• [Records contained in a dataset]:

------------------------------------------------

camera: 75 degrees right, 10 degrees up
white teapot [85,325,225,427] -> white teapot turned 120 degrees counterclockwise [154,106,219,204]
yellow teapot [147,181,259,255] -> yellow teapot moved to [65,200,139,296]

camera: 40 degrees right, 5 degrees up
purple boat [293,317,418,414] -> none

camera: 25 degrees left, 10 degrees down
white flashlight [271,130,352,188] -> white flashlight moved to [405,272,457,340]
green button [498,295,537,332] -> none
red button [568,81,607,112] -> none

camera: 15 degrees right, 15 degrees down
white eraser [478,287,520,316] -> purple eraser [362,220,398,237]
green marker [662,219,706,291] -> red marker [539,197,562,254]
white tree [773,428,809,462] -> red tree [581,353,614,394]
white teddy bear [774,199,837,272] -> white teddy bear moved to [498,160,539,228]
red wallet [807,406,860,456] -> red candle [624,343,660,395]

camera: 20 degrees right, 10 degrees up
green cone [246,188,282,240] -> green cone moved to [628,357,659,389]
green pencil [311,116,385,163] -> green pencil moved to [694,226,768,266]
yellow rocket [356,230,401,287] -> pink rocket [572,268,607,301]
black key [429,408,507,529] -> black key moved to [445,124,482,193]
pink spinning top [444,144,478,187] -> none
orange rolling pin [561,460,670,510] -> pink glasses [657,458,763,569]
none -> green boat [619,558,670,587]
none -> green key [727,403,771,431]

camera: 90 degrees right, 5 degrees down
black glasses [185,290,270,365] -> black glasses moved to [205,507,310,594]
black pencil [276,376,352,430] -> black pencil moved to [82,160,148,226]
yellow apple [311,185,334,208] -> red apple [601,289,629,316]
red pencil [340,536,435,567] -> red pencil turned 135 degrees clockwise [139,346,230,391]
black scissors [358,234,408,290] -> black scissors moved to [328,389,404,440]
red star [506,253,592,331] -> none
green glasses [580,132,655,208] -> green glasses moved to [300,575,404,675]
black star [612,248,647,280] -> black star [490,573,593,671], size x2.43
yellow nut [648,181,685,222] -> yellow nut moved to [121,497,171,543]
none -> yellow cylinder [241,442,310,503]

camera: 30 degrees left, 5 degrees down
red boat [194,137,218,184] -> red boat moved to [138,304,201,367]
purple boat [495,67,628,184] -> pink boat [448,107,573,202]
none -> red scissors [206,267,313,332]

------------------------------------------------

• [Exercise directions]:
Go through the records above and repeat each one exactly.

• [Task result]:
camera: 75 degrees right, 10 degrees up
white teapot [85,325,225,427] -> white teapot turned 120 degrees counterclockwise [154,106,219,204]
yellow teapot [147,181,259,255] -> yellow teapot moved to [65,200,139,296]

camera: 40 degrees right, 5 degrees up
purple boat [293,317,418,414] -> none

camera: 25 degrees left, 10 degrees down
white flashlight [271,130,352,188] -> white flashlight moved to [405,272,457,340]
green button [498,295,537,332] -> none
red button [568,81,607,112] -> none

camera: 15 degrees right, 15 degrees down
white eraser [478,287,520,316] -> purple eraser [362,220,398,237]
green marker [662,219,706,291] -> red marker [539,197,562,254]
white tree [773,428,809,462] -> red tree [581,353,614,394]
white teddy bear [774,199,837,272] -> white teddy bear moved to [498,160,539,228]
red wallet [807,406,860,456] -> red candle [624,343,660,395]

camera: 20 degrees right, 10 degrees up
green cone [246,188,282,240] -> green cone moved to [628,357,659,389]
green pencil [311,116,385,163] -> green pencil moved to [694,226,768,266]
yellow rocket [356,230,401,287] -> pink rocket [572,268,607,301]
black key [429,408,507,529] -> black key moved to [445,124,482,193]
pink spinning top [444,144,478,187] -> none
orange rolling pin [561,460,670,510] -> pink glasses [657,458,763,569]
none -> green boat [619,558,670,587]
none -> green key [727,403,771,431]

camera: 90 degrees right, 5 degrees down
black glasses [185,290,270,365] -> black glasses moved to [205,507,310,594]
black pencil [276,376,352,430] -> black pencil moved to [82,160,148,226]
yellow apple [311,185,334,208] -> red apple [601,289,629,316]
red pencil [340,536,435,567] -> red pencil turned 135 degrees clockwise [139,346,230,391]
black scissors [358,234,408,290] -> black scissors moved to [328,389,404,440]
red star [506,253,592,331] -> none
green glasses [580,132,655,208] -> green glasses moved to [300,575,404,675]
black star [612,248,647,280] -> black star [490,573,593,671], size x2.43
yellow nut [648,181,685,222] -> yellow nut moved to [121,497,171,543]
none -> yellow cylinder [241,442,310,503]

camera: 30 degrees left, 5 degrees down
red boat [194,137,218,184] -> red boat moved to [138,304,201,367]
purple boat [495,67,628,184] -> pink boat [448,107,573,202]
none -> red scissors [206,267,313,332]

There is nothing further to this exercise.